#### What is being asked:
From the listing below, copy only the lines from the line that contains "camera: 35 degrees left, 0 degrees up" to the line that contains "(518, 515) = (793, 399): orange", counting those two lines as part of the copy.

━━━ Records to use

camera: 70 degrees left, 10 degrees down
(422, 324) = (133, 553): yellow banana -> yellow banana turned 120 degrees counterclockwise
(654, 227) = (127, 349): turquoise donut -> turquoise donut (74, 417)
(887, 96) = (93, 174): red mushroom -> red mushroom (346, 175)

━━━━━━
━━━ Records to use

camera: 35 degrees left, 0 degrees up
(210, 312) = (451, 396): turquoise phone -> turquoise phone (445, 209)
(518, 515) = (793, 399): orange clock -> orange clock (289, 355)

━━━━━━

#### Reply:
camera: 35 degrees left, 0 degrees up
(210, 312) = (451, 396): turquoise phone -> turquoise phone (445, 209)
(518, 515) = (793, 399): orange clock -> orange clock (289, 355)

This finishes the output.